#### GIVEN INFORMATION

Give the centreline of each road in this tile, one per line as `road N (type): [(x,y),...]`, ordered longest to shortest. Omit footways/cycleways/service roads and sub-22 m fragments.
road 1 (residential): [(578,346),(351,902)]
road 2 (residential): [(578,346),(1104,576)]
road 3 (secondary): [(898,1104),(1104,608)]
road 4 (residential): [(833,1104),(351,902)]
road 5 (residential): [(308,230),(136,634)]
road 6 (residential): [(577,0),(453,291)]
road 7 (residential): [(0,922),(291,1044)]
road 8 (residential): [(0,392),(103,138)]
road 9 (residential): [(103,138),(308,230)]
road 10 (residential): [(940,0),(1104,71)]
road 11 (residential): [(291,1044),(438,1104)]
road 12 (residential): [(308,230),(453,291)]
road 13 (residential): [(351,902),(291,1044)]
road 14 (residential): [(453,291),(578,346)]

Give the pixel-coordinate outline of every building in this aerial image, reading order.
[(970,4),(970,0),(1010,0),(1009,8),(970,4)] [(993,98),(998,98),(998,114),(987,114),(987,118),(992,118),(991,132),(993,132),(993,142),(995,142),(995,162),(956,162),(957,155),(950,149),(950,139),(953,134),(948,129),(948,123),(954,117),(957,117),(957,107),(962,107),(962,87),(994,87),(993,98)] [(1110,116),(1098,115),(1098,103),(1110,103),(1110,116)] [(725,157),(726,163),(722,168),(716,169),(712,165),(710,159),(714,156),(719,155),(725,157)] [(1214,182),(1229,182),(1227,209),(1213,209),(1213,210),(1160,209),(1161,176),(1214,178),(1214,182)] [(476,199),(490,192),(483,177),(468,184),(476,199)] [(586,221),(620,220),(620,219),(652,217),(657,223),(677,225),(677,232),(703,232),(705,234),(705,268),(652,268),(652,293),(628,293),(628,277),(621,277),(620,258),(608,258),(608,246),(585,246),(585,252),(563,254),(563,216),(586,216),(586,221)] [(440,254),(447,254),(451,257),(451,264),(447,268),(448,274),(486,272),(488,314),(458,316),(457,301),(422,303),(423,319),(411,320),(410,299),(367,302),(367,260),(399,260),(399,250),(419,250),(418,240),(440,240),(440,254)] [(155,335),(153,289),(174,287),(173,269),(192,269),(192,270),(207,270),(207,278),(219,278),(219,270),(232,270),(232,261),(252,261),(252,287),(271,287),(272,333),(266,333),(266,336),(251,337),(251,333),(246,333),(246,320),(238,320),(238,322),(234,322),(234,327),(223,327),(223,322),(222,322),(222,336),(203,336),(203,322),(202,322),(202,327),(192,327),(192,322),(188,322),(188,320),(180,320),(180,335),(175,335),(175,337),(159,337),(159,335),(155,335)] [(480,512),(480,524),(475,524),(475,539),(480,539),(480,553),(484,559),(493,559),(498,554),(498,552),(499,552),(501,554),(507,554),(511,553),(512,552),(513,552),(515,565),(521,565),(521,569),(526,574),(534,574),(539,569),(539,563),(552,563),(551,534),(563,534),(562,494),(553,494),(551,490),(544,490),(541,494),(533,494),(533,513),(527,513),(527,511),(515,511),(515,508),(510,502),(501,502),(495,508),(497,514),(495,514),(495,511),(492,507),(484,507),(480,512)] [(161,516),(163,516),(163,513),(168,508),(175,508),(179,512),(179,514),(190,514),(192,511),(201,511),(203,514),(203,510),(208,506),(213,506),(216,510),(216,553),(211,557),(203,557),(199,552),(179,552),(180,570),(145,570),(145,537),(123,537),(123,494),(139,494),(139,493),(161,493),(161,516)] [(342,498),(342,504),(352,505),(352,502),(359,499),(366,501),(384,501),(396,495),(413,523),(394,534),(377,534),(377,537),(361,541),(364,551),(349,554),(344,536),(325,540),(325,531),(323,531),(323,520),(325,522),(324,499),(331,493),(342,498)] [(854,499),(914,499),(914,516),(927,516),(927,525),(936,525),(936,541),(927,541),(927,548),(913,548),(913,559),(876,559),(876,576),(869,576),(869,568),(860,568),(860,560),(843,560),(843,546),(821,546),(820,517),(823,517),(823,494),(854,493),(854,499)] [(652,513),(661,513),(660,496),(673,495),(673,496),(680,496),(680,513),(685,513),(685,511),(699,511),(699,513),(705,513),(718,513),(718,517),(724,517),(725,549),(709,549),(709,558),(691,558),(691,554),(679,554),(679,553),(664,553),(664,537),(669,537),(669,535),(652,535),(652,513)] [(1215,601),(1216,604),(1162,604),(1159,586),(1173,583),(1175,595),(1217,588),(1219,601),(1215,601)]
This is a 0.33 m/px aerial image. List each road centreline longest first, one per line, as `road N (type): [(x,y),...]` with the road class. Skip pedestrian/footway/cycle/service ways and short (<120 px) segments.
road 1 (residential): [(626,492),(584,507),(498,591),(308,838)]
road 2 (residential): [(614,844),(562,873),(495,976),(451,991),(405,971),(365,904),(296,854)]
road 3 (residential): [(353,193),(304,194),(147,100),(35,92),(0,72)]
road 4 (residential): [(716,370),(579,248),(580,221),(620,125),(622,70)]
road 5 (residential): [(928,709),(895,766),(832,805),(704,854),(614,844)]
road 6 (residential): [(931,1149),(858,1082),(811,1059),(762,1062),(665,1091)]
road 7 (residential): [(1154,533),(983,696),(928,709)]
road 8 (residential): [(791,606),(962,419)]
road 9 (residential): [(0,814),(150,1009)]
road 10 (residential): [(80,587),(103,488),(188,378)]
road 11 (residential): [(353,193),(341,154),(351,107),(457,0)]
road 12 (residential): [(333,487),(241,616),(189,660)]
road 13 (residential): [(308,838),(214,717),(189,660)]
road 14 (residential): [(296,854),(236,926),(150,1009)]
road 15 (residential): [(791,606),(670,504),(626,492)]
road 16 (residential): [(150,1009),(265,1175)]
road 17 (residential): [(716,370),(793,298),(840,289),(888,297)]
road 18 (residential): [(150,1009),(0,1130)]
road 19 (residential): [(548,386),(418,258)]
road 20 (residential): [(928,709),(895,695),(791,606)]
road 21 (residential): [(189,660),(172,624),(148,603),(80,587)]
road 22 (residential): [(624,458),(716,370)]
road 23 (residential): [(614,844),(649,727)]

########

_WHAT TO WORK ON_
Line by line, repeat everything in the records verbatim.

_RESPONSE_
Give the centreline of each road in this tile, one per line as `road N (type): [(x,y),...]`, ordered longest to shortest. Omit footways/cycleways/service roads and sub-22 m fragments.
road 1 (residential): [(578,346),(351,902)]
road 2 (residential): [(578,346),(1104,576)]
road 3 (secondary): [(898,1104),(1104,608)]
road 4 (residential): [(833,1104),(351,902)]
road 5 (residential): [(308,230),(136,634)]
road 6 (residential): [(577,0),(453,291)]
road 7 (residential): [(0,922),(291,1044)]
road 8 (residential): [(0,392),(103,138)]
road 9 (residential): [(103,138),(308,230)]
road 10 (residential): [(940,0),(1104,71)]
road 11 (residential): [(291,1044),(438,1104)]
road 12 (residential): [(308,230),(453,291)]
road 13 (residential): [(351,902),(291,1044)]
road 14 (residential): [(453,291),(578,346)]

Give the pixel-coordinate outline of every building in this aerial image, reading order.
[(970,4),(970,0),(1010,0),(1009,8),(970,4)] [(993,98),(998,98),(998,114),(987,114),(987,118),(992,118),(991,132),(993,132),(993,142),(995,142),(995,162),(956,162),(957,155),(950,149),(950,139),(953,134),(948,129),(948,123),(954,117),(957,117),(957,107),(962,107),(962,87),(994,87),(993,98)] [(1110,116),(1098,115),(1098,103),(1110,103),(1110,116)] [(725,157),(726,163),(722,168),(716,169),(712,165),(710,159),(714,156),(719,155),(725,157)] [(1214,182),(1229,182),(1227,209),(1213,209),(1213,210),(1160,209),(1161,176),(1214,178),(1214,182)] [(476,199),(490,192),(483,177),(468,184),(476,199)] [(586,221),(620,220),(620,219),(652,217),(657,223),(677,225),(677,232),(703,232),(705,234),(705,268),(652,268),(652,293),(628,293),(628,277),(621,277),(620,258),(608,258),(608,246),(585,246),(585,252),(563,254),(563,216),(586,216),(586,221)] [(440,254),(447,254),(451,257),(451,264),(447,268),(448,274),(486,272),(488,314),(458,316),(457,301),(422,303),(423,319),(411,320),(410,299),(367,302),(367,260),(399,260),(399,250),(419,250),(418,240),(440,240),(440,254)] [(155,335),(153,289),(174,287),(173,269),(192,269),(192,270),(207,270),(207,278),(219,278),(219,270),(232,270),(232,261),(252,261),(252,287),(271,287),(272,333),(266,333),(266,336),(251,337),(251,333),(246,333),(246,320),(238,320),(238,322),(234,322),(234,327),(223,327),(223,322),(222,322),(222,336),(203,336),(203,322),(202,322),(202,327),(192,327),(192,322),(188,322),(188,320),(180,320),(180,335),(175,335),(175,337),(159,337),(159,335),(155,335)] [(480,512),(480,524),(475,524),(475,539),(480,539),(480,553),(484,559),(493,559),(498,554),(498,552),(499,552),(501,554),(507,554),(511,553),(512,552),(513,552),(515,565),(521,565),(521,569),(526,574),(534,574),(539,569),(539,563),(552,563),(551,534),(563,534),(562,494),(553,494),(551,490),(544,490),(541,494),(533,494),(533,513),(527,513),(527,511),(515,511),(515,508),(510,502),(501,502),(495,508),(497,514),(495,514),(495,511),(492,507),(484,507),(480,512)] [(161,516),(163,516),(163,513),(168,508),(175,508),(179,512),(179,514),(190,514),(192,511),(201,511),(203,514),(203,510),(208,506),(213,506),(216,510),(216,553),(211,557),(203,557),(199,552),(179,552),(180,570),(145,570),(145,537),(123,537),(123,494),(139,494),(139,493),(161,493),(161,516)] [(342,498),(342,504),(352,505),(352,502),(359,499),(366,501),(384,501),(396,495),(413,523),(394,534),(377,534),(377,537),(361,541),(364,551),(349,554),(344,536),(325,540),(325,531),(323,531),(323,520),(325,522),(324,499),(331,493),(342,498)] [(854,499),(914,499),(914,516),(927,516),(927,525),(936,525),(936,541),(927,541),(927,548),(913,548),(913,559),(876,559),(876,576),(869,576),(869,568),(860,568),(860,560),(843,560),(843,546),(821,546),(820,517),(823,517),(823,494),(854,493),(854,499)] [(652,513),(661,513),(660,496),(673,495),(673,496),(680,496),(680,513),(685,513),(685,511),(699,511),(699,513),(705,513),(718,513),(718,517),(724,517),(725,549),(709,549),(709,558),(691,558),(691,554),(679,554),(679,553),(664,553),(664,537),(669,537),(669,535),(652,535),(652,513)] [(1215,601),(1216,604),(1162,604),(1159,586),(1173,583),(1175,595),(1217,588),(1219,601),(1215,601)]
This is a 0.33 m/px aerial image. List each road centreline longest first, one per line, as `road N (type): [(x,y),...]` with the road class. Skip pedestrian/footway/cycle/service ways and short (<120 px) segments.
road 1 (residential): [(626,492),(584,507),(498,591),(308,838)]
road 2 (residential): [(614,844),(562,873),(495,976),(451,991),(405,971),(365,904),(296,854)]
road 3 (residential): [(353,193),(304,194),(147,100),(35,92),(0,72)]
road 4 (residential): [(716,370),(579,248),(580,221),(620,125),(622,70)]
road 5 (residential): [(928,709),(895,766),(832,805),(704,854),(614,844)]
road 6 (residential): [(931,1149),(858,1082),(811,1059),(762,1062),(665,1091)]
road 7 (residential): [(1154,533),(983,696),(928,709)]
road 8 (residential): [(791,606),(962,419)]
road 9 (residential): [(0,814),(150,1009)]
road 10 (residential): [(80,587),(103,488),(188,378)]
road 11 (residential): [(353,193),(341,154),(351,107),(457,0)]
road 12 (residential): [(333,487),(241,616),(189,660)]
road 13 (residential): [(308,838),(214,717),(189,660)]
road 14 (residential): [(296,854),(236,926),(150,1009)]
road 15 (residential): [(791,606),(670,504),(626,492)]
road 16 (residential): [(150,1009),(265,1175)]
road 17 (residential): [(716,370),(793,298),(840,289),(888,297)]
road 18 (residential): [(150,1009),(0,1130)]
road 19 (residential): [(548,386),(418,258)]
road 20 (residential): [(928,709),(895,695),(791,606)]
road 21 (residential): [(189,660),(172,624),(148,603),(80,587)]
road 22 (residential): [(624,458),(716,370)]
road 23 (residential): [(614,844),(649,727)]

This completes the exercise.